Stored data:
################

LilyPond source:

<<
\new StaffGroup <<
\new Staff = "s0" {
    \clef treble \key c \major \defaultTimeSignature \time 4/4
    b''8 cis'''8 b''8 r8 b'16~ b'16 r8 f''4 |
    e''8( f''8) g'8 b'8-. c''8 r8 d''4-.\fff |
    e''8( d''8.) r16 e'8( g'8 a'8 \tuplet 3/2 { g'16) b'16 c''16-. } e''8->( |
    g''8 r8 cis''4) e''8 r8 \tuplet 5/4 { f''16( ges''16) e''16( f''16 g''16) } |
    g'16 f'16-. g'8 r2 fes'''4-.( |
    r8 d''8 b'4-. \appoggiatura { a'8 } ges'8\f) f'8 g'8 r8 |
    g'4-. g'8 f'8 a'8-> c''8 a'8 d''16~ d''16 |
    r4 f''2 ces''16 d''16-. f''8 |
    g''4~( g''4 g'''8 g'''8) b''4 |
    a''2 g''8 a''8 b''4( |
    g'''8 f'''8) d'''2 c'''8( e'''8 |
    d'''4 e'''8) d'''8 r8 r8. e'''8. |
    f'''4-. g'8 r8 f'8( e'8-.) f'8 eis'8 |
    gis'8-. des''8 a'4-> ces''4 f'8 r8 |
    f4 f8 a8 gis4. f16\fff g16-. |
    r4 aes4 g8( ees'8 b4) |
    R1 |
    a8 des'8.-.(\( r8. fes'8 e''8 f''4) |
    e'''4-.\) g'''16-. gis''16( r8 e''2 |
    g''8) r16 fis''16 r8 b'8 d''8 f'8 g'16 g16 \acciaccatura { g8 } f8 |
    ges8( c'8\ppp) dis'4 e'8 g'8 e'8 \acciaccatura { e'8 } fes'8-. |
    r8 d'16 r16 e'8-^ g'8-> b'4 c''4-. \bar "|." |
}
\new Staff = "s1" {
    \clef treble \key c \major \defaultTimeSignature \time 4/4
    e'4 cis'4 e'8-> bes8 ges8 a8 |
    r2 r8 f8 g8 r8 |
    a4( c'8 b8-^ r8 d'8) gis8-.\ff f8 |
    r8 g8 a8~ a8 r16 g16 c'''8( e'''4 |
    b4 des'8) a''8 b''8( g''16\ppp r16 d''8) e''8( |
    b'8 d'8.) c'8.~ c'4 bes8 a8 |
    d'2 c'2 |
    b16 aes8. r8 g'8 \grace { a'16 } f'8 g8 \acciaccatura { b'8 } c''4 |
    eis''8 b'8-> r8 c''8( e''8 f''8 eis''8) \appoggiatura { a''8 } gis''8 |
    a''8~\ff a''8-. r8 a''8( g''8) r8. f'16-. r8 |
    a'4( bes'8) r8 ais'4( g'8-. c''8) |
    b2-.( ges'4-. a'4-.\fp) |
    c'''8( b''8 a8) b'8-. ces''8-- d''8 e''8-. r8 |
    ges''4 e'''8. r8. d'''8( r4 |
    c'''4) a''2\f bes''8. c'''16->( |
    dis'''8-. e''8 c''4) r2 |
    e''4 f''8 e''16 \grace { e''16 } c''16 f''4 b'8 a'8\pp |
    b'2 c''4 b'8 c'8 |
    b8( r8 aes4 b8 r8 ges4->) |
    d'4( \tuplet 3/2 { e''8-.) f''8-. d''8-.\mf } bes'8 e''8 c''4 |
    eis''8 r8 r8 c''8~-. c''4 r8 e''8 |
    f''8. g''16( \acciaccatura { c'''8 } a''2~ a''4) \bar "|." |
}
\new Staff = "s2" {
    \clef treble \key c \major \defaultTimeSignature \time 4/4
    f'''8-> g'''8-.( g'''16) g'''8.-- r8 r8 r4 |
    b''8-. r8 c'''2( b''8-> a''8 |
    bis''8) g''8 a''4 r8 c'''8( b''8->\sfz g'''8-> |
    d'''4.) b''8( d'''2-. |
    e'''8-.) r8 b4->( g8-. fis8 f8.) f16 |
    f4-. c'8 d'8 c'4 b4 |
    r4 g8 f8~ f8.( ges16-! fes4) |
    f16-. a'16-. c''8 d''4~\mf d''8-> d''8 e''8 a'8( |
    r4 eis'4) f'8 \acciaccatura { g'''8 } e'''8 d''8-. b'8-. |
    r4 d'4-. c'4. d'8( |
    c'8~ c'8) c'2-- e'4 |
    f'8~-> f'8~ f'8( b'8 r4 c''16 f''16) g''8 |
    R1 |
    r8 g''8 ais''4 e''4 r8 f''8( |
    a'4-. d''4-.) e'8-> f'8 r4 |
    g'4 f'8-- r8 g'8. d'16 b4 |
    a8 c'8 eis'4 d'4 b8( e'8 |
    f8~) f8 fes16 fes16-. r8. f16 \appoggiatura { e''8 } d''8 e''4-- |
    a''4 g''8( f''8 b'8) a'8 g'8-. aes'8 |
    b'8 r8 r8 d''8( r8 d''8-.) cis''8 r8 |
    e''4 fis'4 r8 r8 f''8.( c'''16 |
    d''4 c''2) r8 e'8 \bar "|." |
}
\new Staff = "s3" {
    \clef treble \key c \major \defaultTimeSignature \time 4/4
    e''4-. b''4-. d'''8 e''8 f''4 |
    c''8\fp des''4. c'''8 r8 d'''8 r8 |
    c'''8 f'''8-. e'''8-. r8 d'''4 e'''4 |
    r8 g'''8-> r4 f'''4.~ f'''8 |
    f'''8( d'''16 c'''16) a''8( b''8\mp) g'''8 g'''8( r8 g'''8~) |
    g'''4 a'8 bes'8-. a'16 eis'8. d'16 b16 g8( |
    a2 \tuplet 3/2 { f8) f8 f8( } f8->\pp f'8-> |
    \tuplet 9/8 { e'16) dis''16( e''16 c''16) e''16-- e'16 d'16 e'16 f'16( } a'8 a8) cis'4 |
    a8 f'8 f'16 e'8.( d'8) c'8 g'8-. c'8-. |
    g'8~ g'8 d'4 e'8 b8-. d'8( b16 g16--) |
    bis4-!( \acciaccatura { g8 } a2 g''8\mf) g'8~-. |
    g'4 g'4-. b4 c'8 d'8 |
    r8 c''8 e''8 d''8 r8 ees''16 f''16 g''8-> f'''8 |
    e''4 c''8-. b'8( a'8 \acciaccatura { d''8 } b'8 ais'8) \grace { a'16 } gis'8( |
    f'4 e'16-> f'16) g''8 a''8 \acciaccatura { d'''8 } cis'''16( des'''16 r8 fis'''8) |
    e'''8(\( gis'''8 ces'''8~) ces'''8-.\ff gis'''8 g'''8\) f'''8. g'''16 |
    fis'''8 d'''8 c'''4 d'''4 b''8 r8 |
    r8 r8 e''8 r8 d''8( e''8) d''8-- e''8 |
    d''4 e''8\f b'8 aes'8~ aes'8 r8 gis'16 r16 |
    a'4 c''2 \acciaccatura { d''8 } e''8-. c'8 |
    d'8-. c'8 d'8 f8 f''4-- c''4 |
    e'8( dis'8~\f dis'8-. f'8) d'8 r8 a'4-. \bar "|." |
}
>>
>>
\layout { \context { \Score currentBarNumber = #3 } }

################

Show each line of the records above that includes the string "tuplet", copying every such line in full.

= The result =
    e''8( d''8.) r16 e'8( g'8 a'8 \tuplet 3/2 { g'16) b'16 c''16-. } e''8->( |
    g''8 r8 cis''4) e''8 r8 \tuplet 5/4 { f''16( ges''16) e''16( f''16 g''16) } |
    d'4( \tuplet 3/2 { e''8-.) f''8-. d''8-.\mf } bes'8 e''8 c''4 |
    a2 \tuplet 3/2 { f8) f8 f8( } f8->\pp f'8-> |
    \tuplet 9/8 { e'16) dis''16( e''16 c''16) e''16-- e'16 d'16 e'16 f'16( } a'8 a8) cis'4 |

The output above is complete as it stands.